**YOUR INSTRUCTIONS:** The pictures do not go in the copy. Reproduce the rest of the entries exactly.

[Scene difference descriptions]
________________________

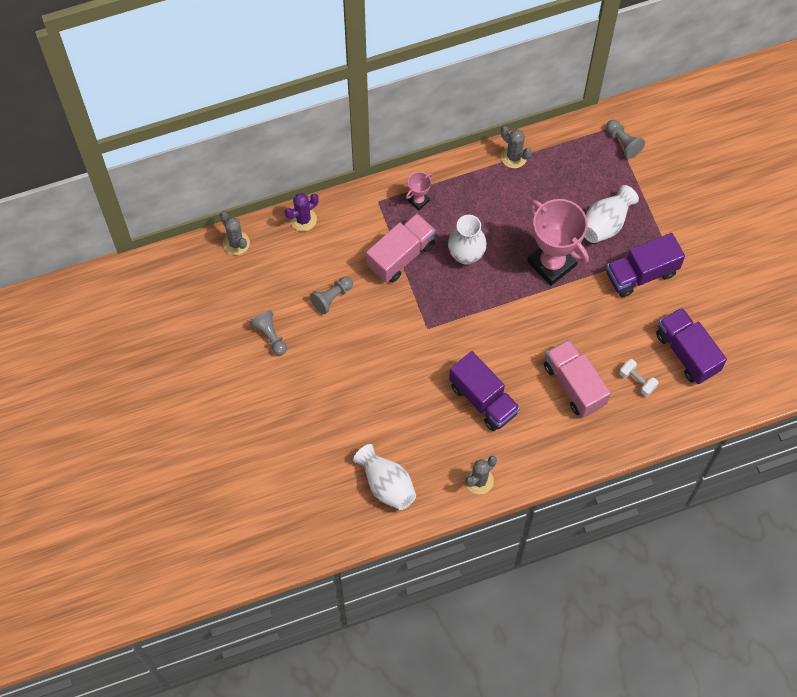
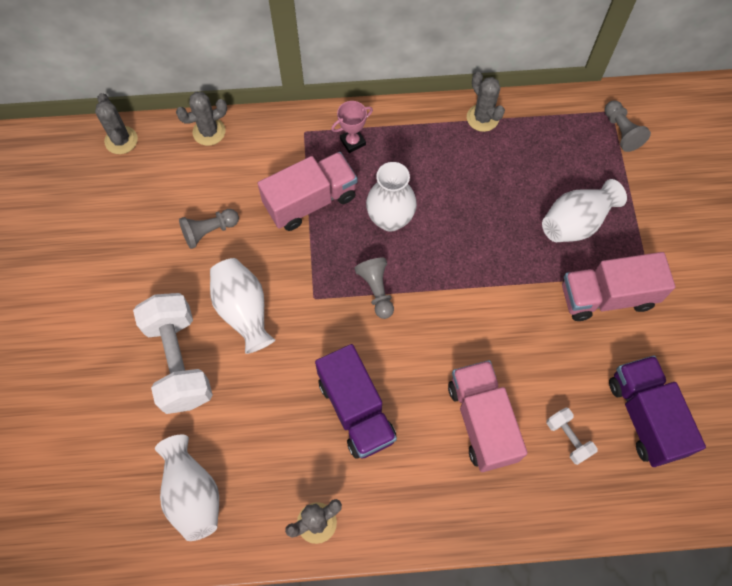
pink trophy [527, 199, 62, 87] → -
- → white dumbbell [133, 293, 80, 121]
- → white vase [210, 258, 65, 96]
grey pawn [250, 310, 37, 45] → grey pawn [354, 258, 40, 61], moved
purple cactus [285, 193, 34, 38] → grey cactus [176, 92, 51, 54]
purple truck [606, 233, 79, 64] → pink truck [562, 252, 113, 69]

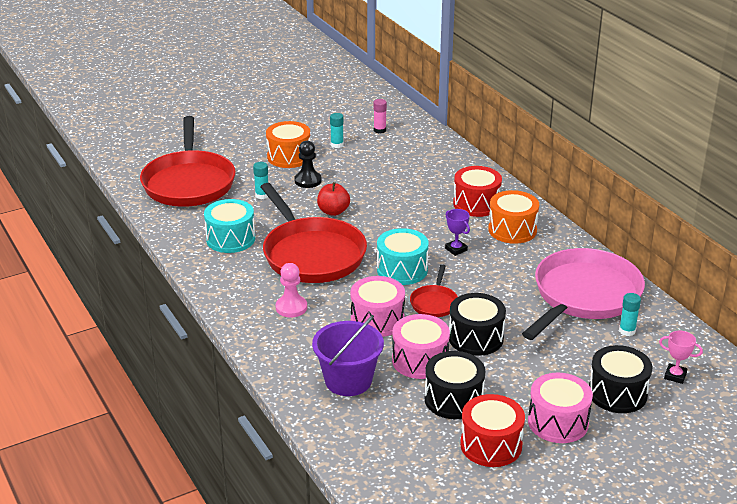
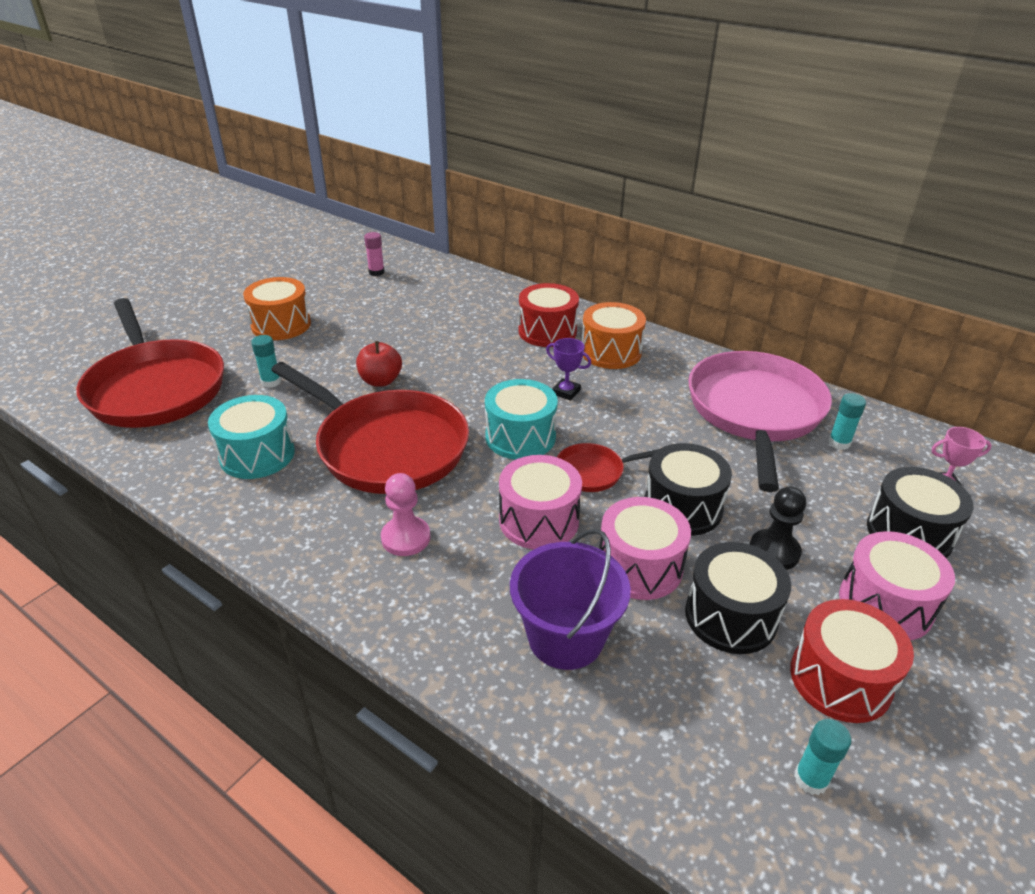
black pawn [294, 141, 28, 47] → black pawn [749, 487, 57, 83], moved
turquoise glue stick [330, 113, 14, 35] → turquoise glue stick [794, 719, 57, 76], moved
red pan [410, 264, 48, 53] → red pan [557, 443, 102, 49], 90 degrees clockwise

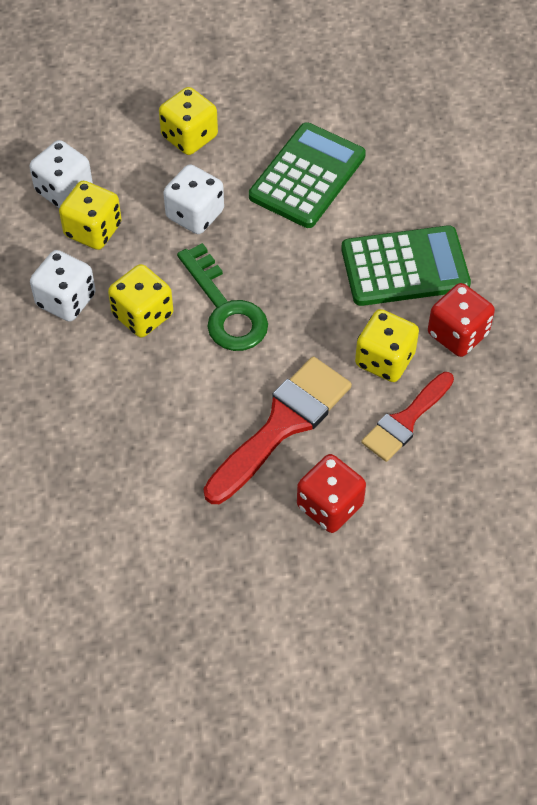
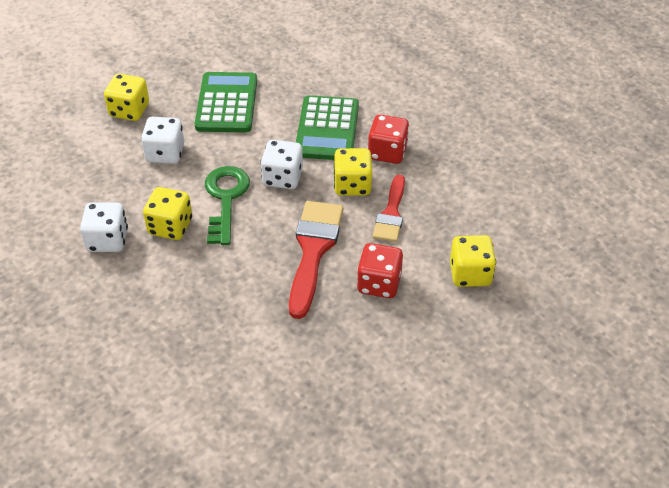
white dice [29, 140, 64, 68] → white dice [261, 140, 42, 49], moved
yellow dice [59, 181, 63, 69] → yellow dice [450, 235, 46, 52], moved
green key [177, 243, 91, 108] → green key [205, 166, 45, 79], 120 degrees counterclockwise
green calculator [341, 225, 130, 81] → green calculator [296, 95, 63, 65], 135 degrees clockwise

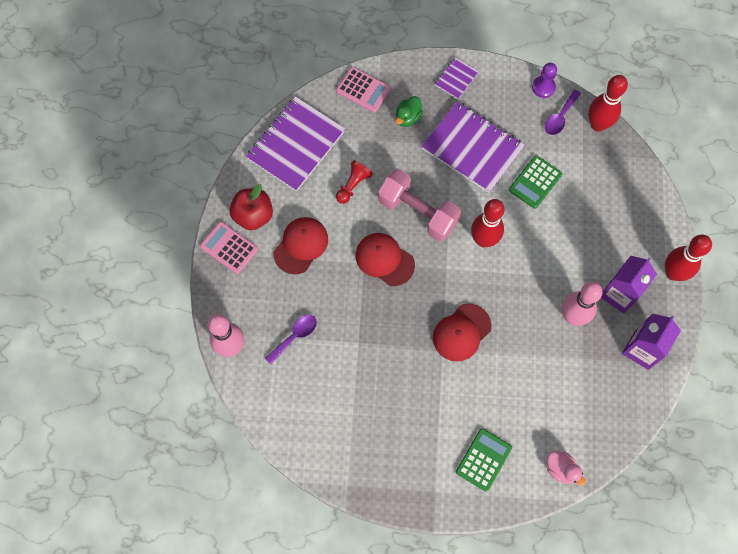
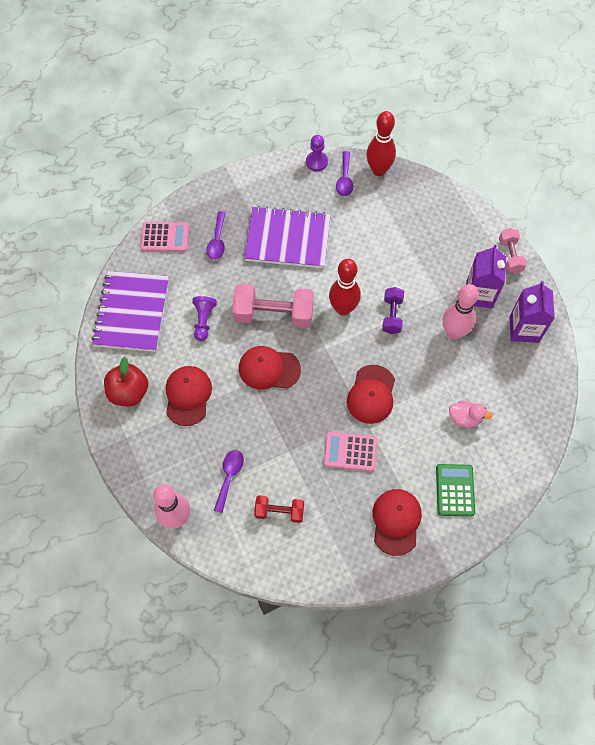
purple notebook [435, 57, 44, 42] → -
green calculator [509, 156, 53, 53] → -
- → red dumbbell [254, 495, 50, 28]
- → red cap [373, 489, 49, 67]
- → purple dumbbell [382, 287, 22, 47]
pink calculator [200, 222, 58, 52] → pink calculator [324, 432, 53, 40], moved
pink duck [547, 451, 39, 35] → pink duck [449, 401, 43, 27], moved
green duck [395, 96, 28, 31] → purple spoon [206, 211, 20, 49]
red bowling pin [665, 235, 47, 46] → pink dumbbell [499, 228, 28, 45]
red pawn [336, 160, 37, 44] → purple pawn [192, 296, 25, 45]

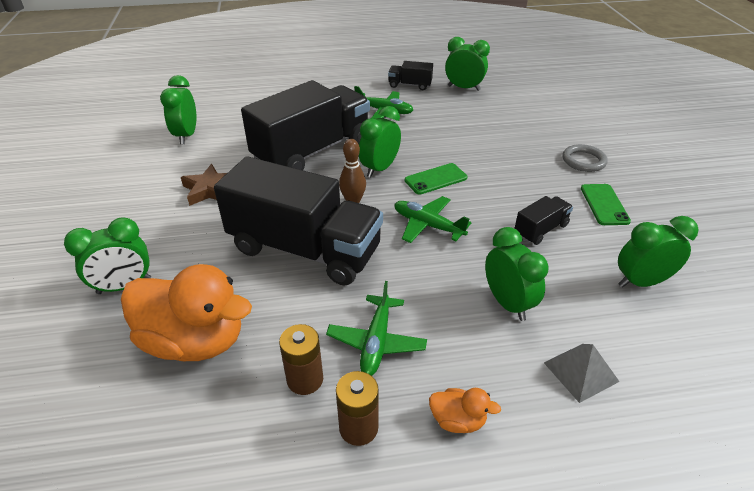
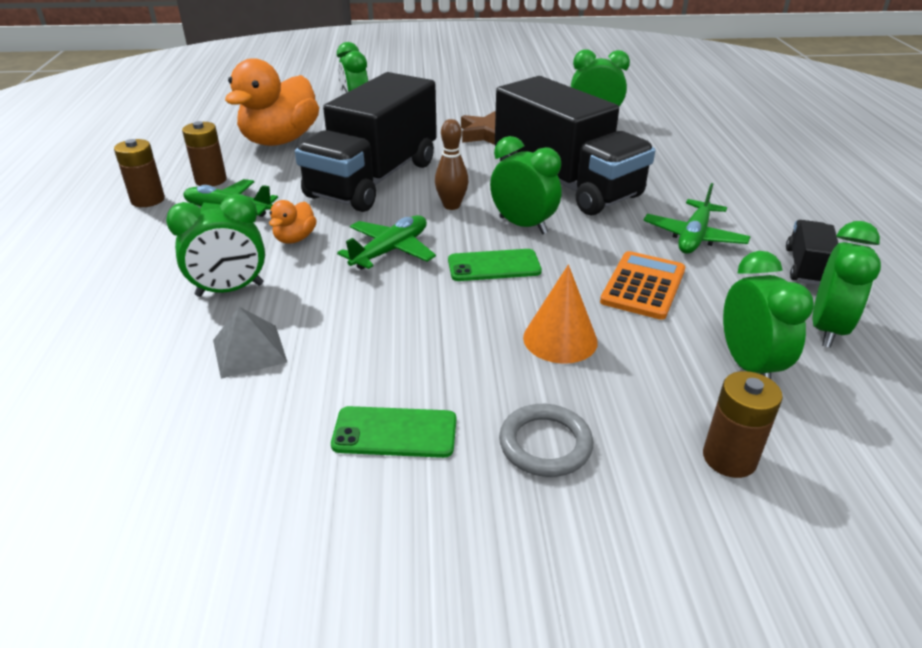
black truck [514, 196, 59, 49] → -
- → orange cone [523, 265, 75, 99]
- → orange calculator [600, 251, 85, 69]
- → brown battery [703, 371, 80, 107]
orange duck [429, 388, 72, 45] → orange duck [269, 200, 48, 44], moved
grey pyramid [544, 344, 76, 59] → grey pyramid [213, 307, 74, 72], moved
green clock [618, 216, 81, 72] → green clock [723, 251, 91, 128], moved
green phone [405, 163, 62, 32] → green phone [448, 249, 94, 32], 75 degrees counterclockwise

________________________

**FINAL ANSWER:**
pink trophy [527, 199, 62, 87] → -
- → white dumbbell [133, 293, 80, 121]
- → white vase [210, 258, 65, 96]
grey pawn [250, 310, 37, 45] → grey pawn [354, 258, 40, 61], moved
purple cactus [285, 193, 34, 38] → grey cactus [176, 92, 51, 54]
purple truck [606, 233, 79, 64] → pink truck [562, 252, 113, 69]

black pawn [294, 141, 28, 47] → black pawn [749, 487, 57, 83], moved
turquoise glue stick [330, 113, 14, 35] → turquoise glue stick [794, 719, 57, 76], moved
red pan [410, 264, 48, 53] → red pan [557, 443, 102, 49], 90 degrees clockwise

white dice [29, 140, 64, 68] → white dice [261, 140, 42, 49], moved
yellow dice [59, 181, 63, 69] → yellow dice [450, 235, 46, 52], moved
green key [177, 243, 91, 108] → green key [205, 166, 45, 79], 120 degrees counterclockwise
green calculator [341, 225, 130, 81] → green calculator [296, 95, 63, 65], 135 degrees clockwise

purple notebook [435, 57, 44, 42] → -
green calculator [509, 156, 53, 53] → -
- → red dumbbell [254, 495, 50, 28]
- → red cap [373, 489, 49, 67]
- → purple dumbbell [382, 287, 22, 47]
pink calculator [200, 222, 58, 52] → pink calculator [324, 432, 53, 40], moved
pink duck [547, 451, 39, 35] → pink duck [449, 401, 43, 27], moved
green duck [395, 96, 28, 31] → purple spoon [206, 211, 20, 49]
red bowling pin [665, 235, 47, 46] → pink dumbbell [499, 228, 28, 45]
red pawn [336, 160, 37, 44] → purple pawn [192, 296, 25, 45]

black truck [514, 196, 59, 49] → -
- → orange cone [523, 265, 75, 99]
- → orange calculator [600, 251, 85, 69]
- → brown battery [703, 371, 80, 107]
orange duck [429, 388, 72, 45] → orange duck [269, 200, 48, 44], moved
grey pyramid [544, 344, 76, 59] → grey pyramid [213, 307, 74, 72], moved
green clock [618, 216, 81, 72] → green clock [723, 251, 91, 128], moved
green phone [405, 163, 62, 32] → green phone [448, 249, 94, 32], 75 degrees counterclockwise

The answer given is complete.